:: PROBLEM ::
What is needed is every line of the material that contains "lime".

:: INFORMATION SUPPLIED ::
*** Block opens ***
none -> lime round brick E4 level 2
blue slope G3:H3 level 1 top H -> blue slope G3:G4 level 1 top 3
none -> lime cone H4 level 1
*** Block closes ***
:: REPLY TO THE EXERCISE ::
none -> lime round brick E4 level 2
none -> lime cone H4 level 1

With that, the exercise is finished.